Exercise brief: The lines to extract begin at the one containing "C1: 47nF (3V3, GND) -> 47nF (3V3, VCELL)" and run to the end of the listing; set them down exactly and alone.
Start of Records for this task
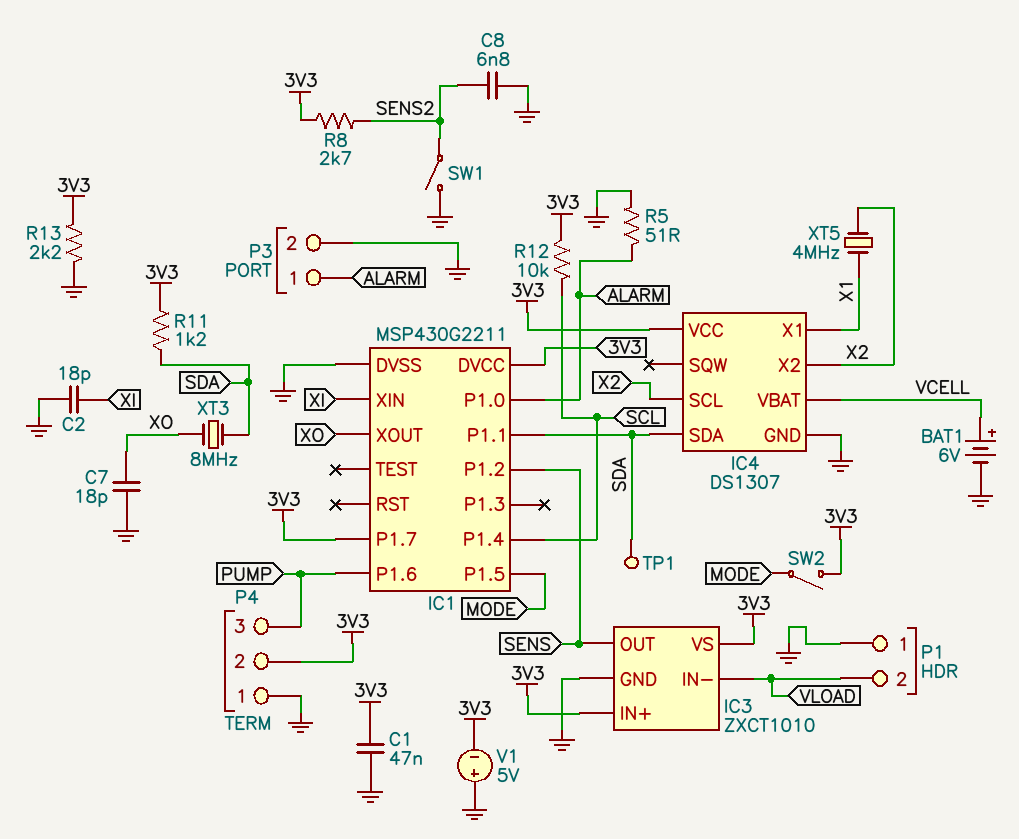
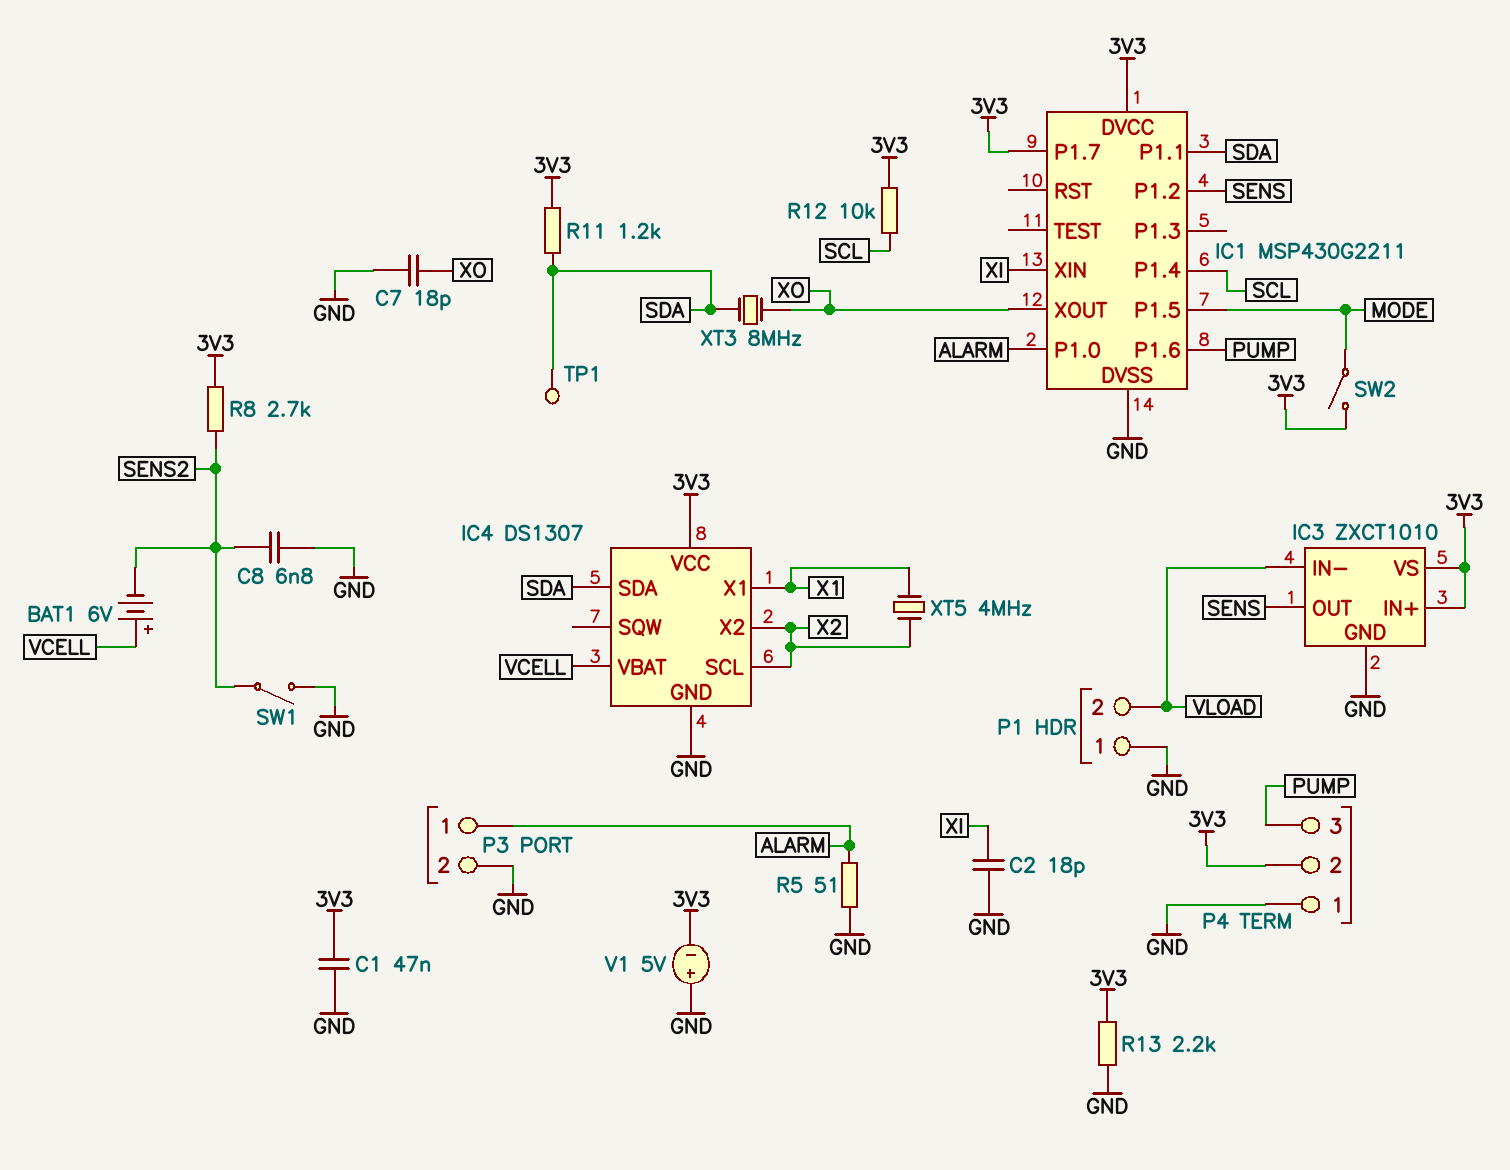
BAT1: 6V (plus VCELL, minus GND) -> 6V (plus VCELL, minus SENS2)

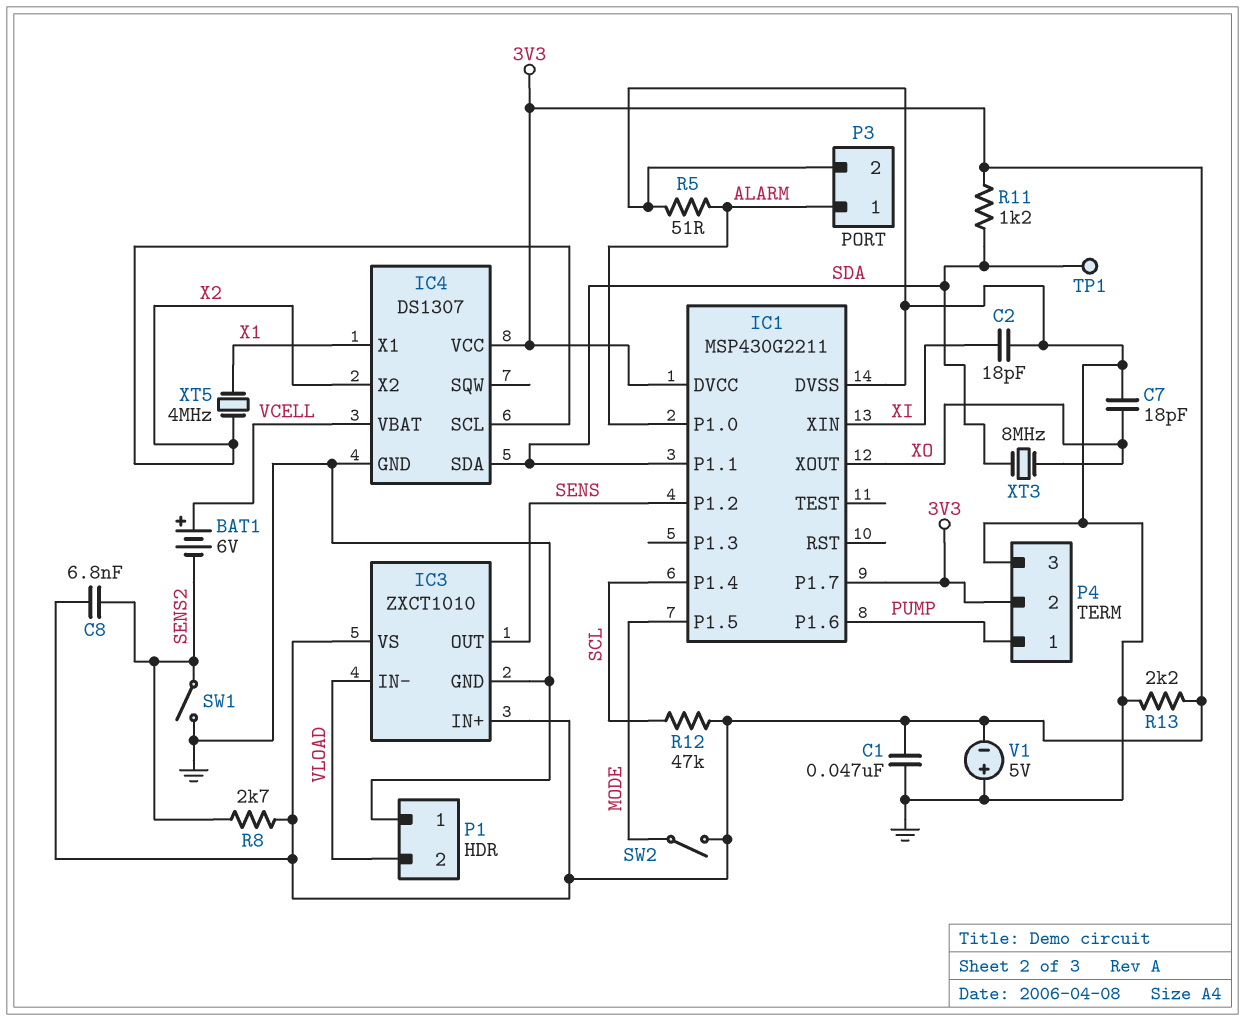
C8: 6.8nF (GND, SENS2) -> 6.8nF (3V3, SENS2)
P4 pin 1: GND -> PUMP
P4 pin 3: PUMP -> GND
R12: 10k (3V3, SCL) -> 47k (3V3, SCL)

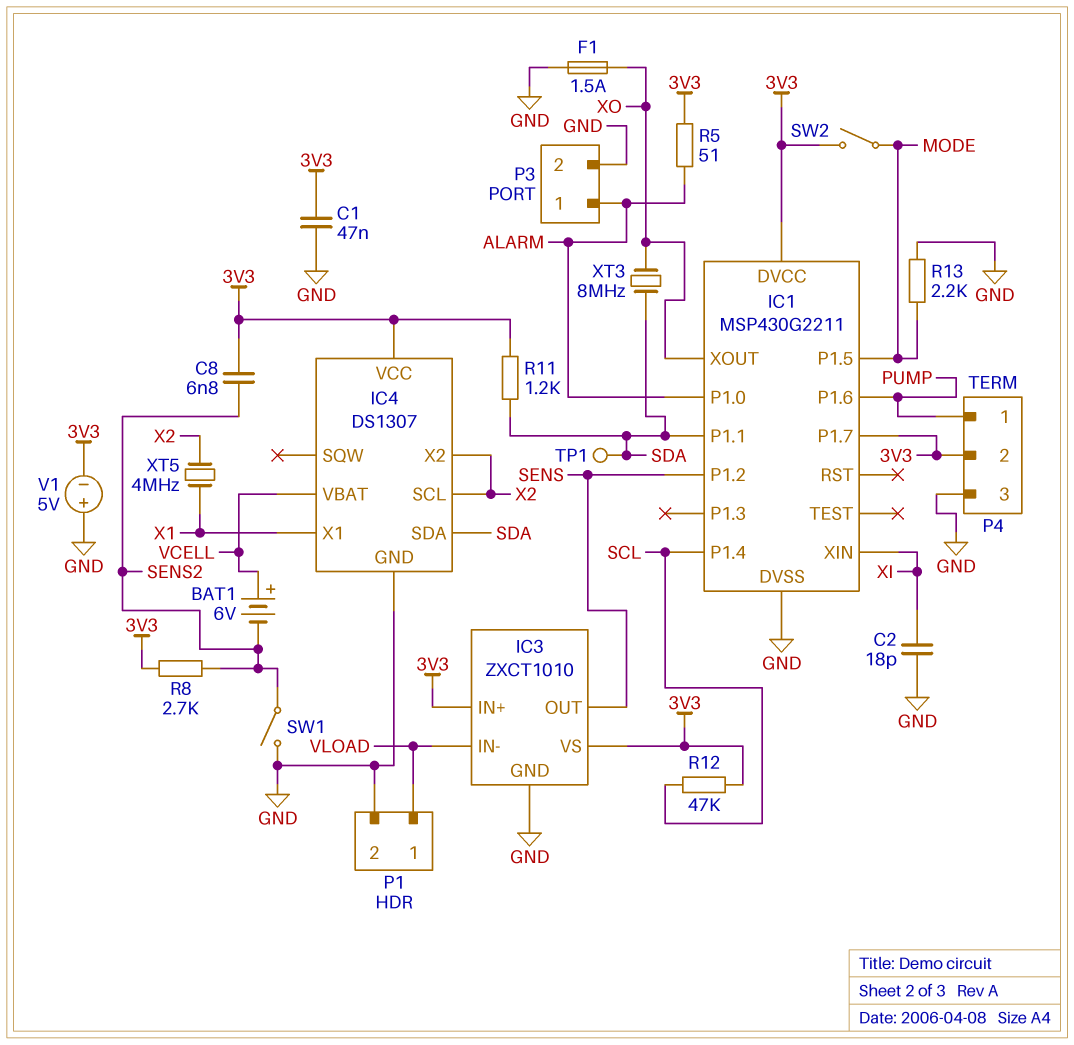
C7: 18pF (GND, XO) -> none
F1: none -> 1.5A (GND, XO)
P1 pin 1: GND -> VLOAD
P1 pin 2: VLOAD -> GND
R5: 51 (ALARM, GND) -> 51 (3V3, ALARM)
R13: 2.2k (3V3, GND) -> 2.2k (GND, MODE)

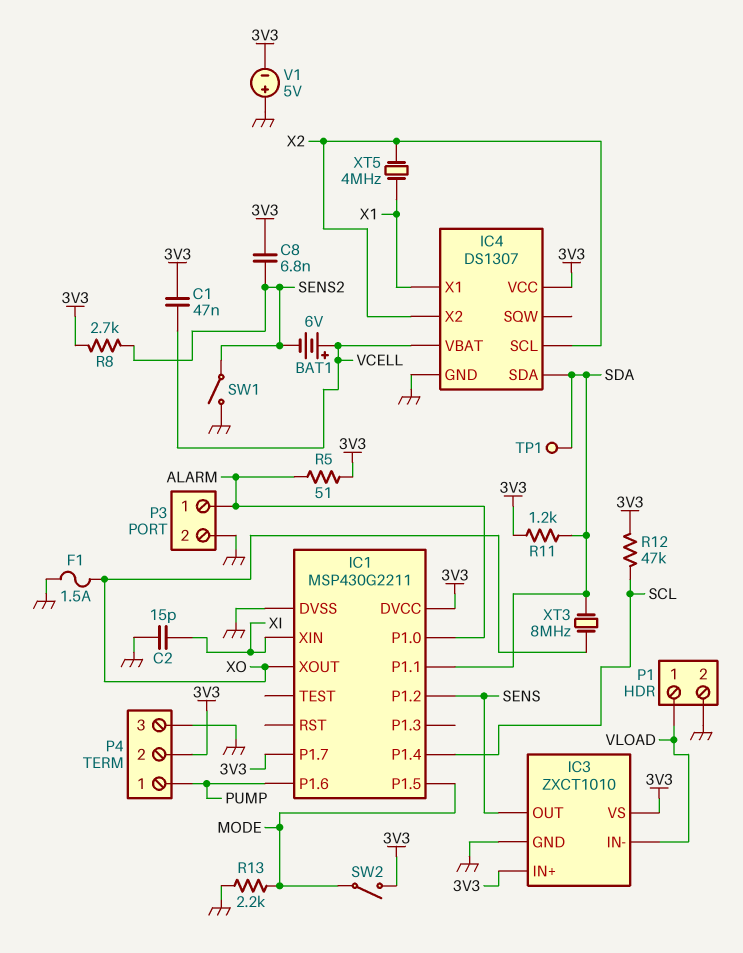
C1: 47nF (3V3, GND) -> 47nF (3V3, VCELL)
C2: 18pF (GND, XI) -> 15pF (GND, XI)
End of Records for this task
Your response:
C1: 47nF (3V3, GND) -> 47nF (3V3, VCELL)
C2: 18pF (GND, XI) -> 15pF (GND, XI)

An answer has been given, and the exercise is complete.